▶ EXERCISE BRIEF
Please repeat the lines below exactly. Begin with the line containing "lime plate E9 level 1 -> red plate E9 level 1" and go on through the line containing "purple brick E4 level".

Object state comparisons:
□ □ □ □

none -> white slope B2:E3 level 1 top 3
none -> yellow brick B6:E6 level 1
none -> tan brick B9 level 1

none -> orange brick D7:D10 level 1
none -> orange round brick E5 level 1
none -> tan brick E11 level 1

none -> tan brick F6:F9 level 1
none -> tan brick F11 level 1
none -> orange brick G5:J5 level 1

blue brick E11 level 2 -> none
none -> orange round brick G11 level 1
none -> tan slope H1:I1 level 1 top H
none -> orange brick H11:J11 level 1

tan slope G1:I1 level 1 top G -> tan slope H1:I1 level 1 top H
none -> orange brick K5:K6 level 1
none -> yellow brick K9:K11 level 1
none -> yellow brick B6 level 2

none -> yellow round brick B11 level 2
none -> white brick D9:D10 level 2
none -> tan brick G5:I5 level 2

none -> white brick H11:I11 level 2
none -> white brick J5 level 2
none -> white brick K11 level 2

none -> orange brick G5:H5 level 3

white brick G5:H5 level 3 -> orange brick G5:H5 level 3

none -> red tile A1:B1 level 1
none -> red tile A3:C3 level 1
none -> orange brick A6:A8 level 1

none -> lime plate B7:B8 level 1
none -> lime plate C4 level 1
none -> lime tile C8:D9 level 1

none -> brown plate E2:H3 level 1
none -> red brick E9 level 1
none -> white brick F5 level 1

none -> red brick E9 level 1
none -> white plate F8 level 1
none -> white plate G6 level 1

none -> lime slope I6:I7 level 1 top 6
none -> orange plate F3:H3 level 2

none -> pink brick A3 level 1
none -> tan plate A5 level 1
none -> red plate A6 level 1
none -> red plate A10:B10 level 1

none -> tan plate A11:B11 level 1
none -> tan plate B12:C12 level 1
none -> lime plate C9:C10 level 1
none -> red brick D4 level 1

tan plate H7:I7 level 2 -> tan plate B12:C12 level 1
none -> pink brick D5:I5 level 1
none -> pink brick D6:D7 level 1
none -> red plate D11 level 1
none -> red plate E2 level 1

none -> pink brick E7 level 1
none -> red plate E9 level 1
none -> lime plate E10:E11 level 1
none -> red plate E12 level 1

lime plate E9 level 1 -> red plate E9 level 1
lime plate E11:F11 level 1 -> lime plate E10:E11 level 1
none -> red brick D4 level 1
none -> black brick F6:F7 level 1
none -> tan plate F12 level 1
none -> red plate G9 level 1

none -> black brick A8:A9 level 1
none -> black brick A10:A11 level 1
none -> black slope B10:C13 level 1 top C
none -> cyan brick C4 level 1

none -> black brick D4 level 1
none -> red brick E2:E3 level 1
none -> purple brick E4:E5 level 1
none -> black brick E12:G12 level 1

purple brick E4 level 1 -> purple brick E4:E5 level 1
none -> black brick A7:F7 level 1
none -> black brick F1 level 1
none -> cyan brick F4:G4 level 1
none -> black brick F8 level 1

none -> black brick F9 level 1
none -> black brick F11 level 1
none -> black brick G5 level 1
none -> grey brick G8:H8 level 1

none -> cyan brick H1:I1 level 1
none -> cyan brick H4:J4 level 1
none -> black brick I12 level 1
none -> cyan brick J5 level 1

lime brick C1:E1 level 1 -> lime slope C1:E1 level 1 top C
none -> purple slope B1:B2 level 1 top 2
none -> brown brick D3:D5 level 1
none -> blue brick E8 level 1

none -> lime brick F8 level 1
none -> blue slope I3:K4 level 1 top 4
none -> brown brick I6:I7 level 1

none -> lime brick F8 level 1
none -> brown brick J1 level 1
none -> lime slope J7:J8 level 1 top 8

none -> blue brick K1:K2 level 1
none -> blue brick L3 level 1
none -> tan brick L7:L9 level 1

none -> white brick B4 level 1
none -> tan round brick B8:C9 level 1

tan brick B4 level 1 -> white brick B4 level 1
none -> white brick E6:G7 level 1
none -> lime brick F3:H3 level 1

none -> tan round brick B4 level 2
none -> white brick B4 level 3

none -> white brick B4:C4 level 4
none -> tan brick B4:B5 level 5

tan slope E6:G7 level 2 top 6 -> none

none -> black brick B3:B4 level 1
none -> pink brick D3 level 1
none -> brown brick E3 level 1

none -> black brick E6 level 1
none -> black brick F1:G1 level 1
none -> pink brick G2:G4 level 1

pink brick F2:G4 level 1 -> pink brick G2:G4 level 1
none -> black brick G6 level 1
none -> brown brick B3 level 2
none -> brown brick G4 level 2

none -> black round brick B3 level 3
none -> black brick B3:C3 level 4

□ □ □ □

▶ WRITTEN REPLY
lime plate E9 level 1 -> red plate E9 level 1
lime plate E11:F11 level 1 -> lime plate E10:E11 level 1
none -> red brick D4 level 1
none -> black brick F6:F7 level 1
none -> tan plate F12 level 1
none -> red plate G9 level 1

none -> black brick A8:A9 level 1
none -> black brick A10:A11 level 1
none -> black slope B10:C13 level 1 top C
none -> cyan brick C4 level 1

none -> black brick D4 level 1
none -> red brick E2:E3 level 1
none -> purple brick E4:E5 level 1
none -> black brick E12:G12 level 1

purple brick E4 level 1 -> purple brick E4:E5 level 1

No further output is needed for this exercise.